EXERCISE OBJECTIVE:
Only the stretch below from the line holding "cyan triangle: (141, 69)" through the line holding "orange cross: (32, 91) -> (26, 73), turned 32" should be restated, word for word and with both ends included; pictures stay out.
STORED DATA below:
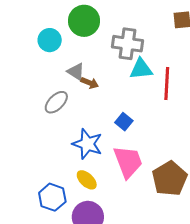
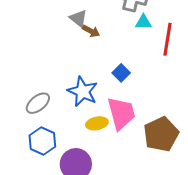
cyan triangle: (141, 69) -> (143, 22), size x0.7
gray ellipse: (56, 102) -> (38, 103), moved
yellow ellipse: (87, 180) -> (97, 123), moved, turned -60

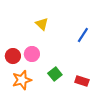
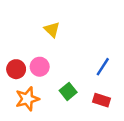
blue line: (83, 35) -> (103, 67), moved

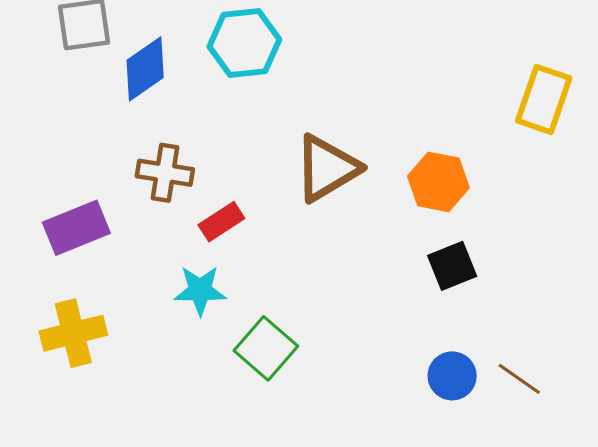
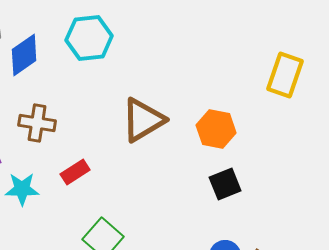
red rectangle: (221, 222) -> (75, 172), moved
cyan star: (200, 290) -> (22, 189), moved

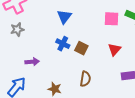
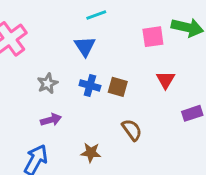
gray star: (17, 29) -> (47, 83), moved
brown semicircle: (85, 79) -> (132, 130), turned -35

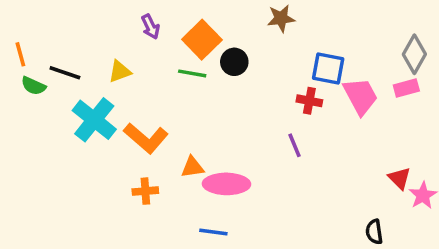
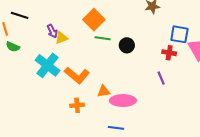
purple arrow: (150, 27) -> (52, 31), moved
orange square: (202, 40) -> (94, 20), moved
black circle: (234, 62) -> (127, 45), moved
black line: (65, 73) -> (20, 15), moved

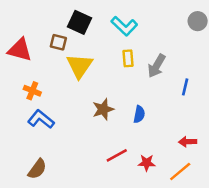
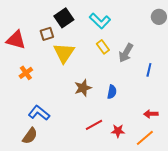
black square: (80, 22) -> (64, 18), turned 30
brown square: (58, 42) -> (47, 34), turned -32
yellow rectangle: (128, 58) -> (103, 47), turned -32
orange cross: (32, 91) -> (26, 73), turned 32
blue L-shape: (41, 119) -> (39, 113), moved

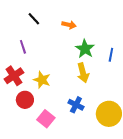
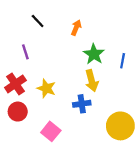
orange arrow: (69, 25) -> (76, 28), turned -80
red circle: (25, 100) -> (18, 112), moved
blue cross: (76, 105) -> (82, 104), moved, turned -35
End of STORED DATA.
STORED DATA below:
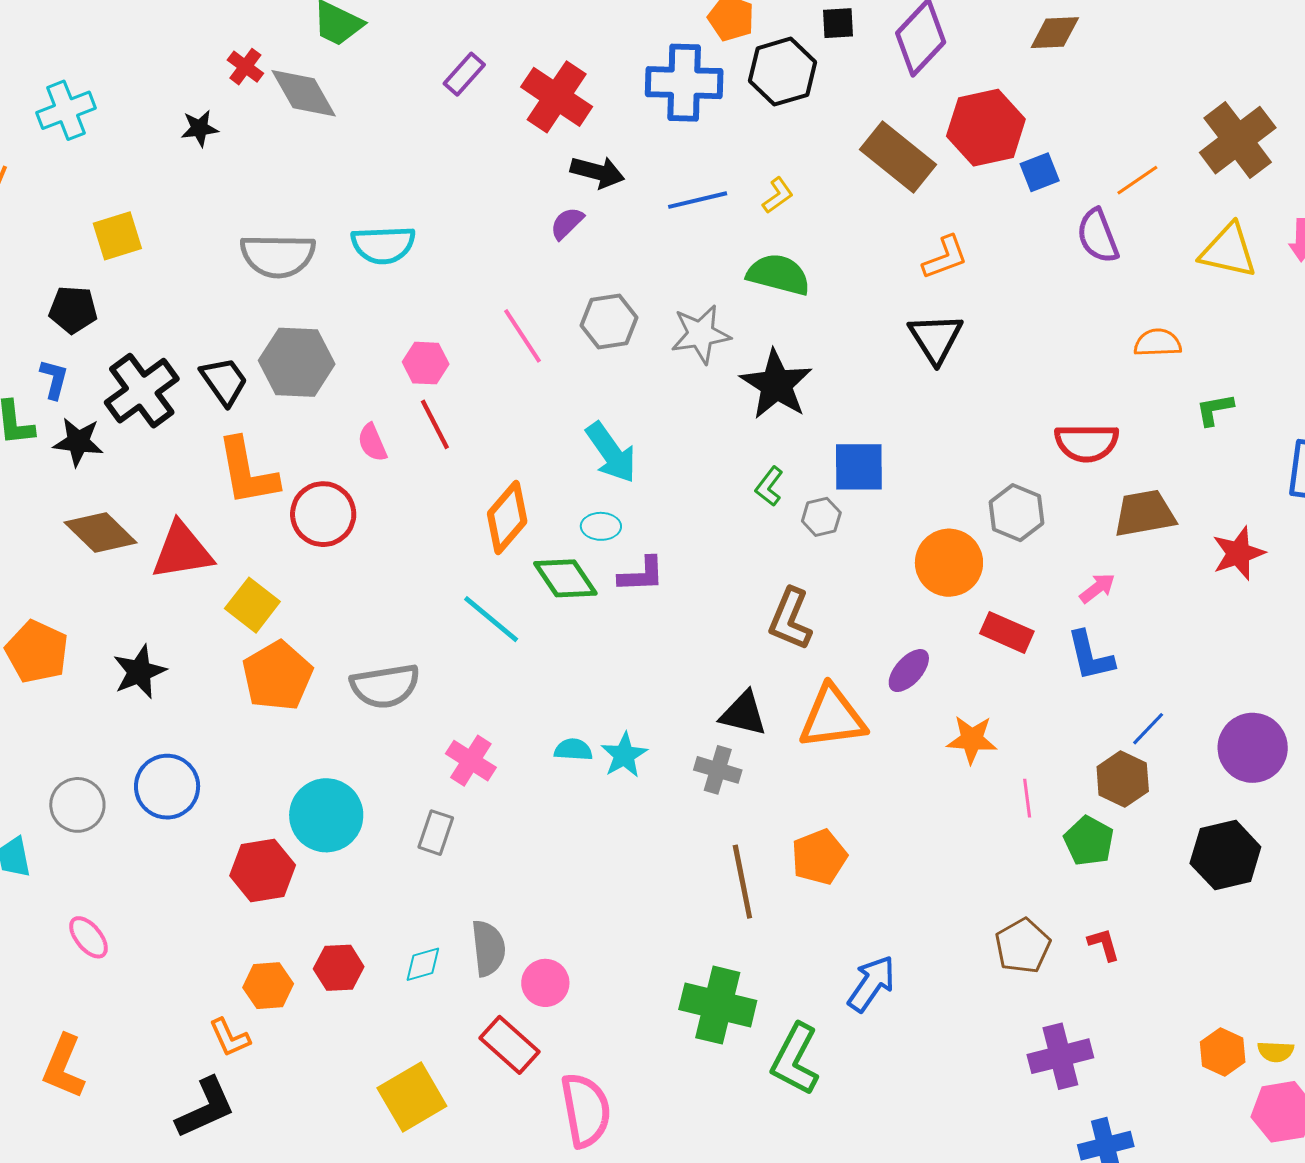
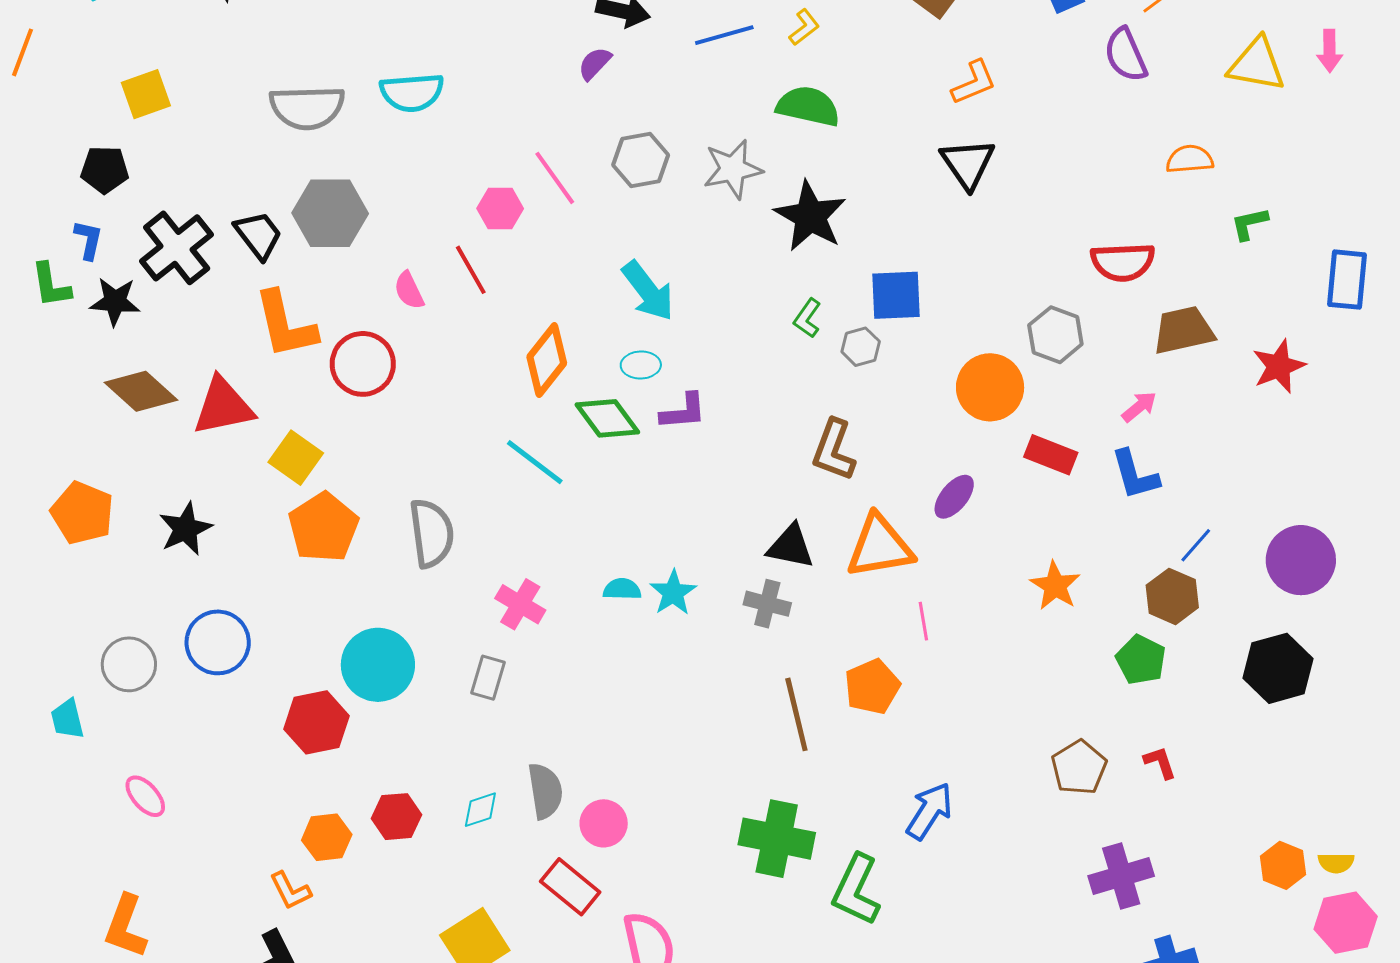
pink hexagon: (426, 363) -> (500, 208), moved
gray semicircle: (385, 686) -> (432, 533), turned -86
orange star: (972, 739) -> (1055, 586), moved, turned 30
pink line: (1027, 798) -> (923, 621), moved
End of STORED DATA.
STORED DATA below:
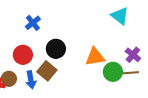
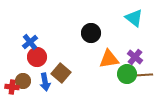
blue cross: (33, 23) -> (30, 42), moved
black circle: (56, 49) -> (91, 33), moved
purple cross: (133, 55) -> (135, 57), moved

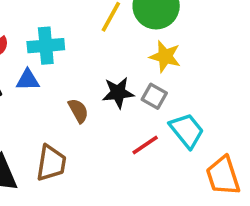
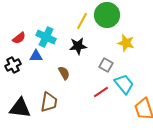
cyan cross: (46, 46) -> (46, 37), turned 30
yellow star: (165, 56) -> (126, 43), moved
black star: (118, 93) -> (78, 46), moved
End of STORED DATA.
OUTPUT BELOW:
cyan triangle: (141, 69) -> (143, 22), size x0.7
gray ellipse: (56, 102) -> (38, 103), moved
yellow ellipse: (87, 180) -> (97, 123), moved, turned -60

blue line: (83, 35) -> (103, 67), moved

red rectangle: (221, 222) -> (75, 172), moved
cyan star: (200, 290) -> (22, 189), moved

gray star: (17, 29) -> (47, 83), moved
brown semicircle: (85, 79) -> (132, 130), turned -35

purple arrow: (150, 27) -> (52, 31), moved
orange square: (202, 40) -> (94, 20), moved
black circle: (234, 62) -> (127, 45), moved
black line: (65, 73) -> (20, 15), moved

black square: (80, 22) -> (64, 18), turned 30
brown square: (58, 42) -> (47, 34), turned -32
yellow rectangle: (128, 58) -> (103, 47), turned -32
orange cross: (32, 91) -> (26, 73), turned 32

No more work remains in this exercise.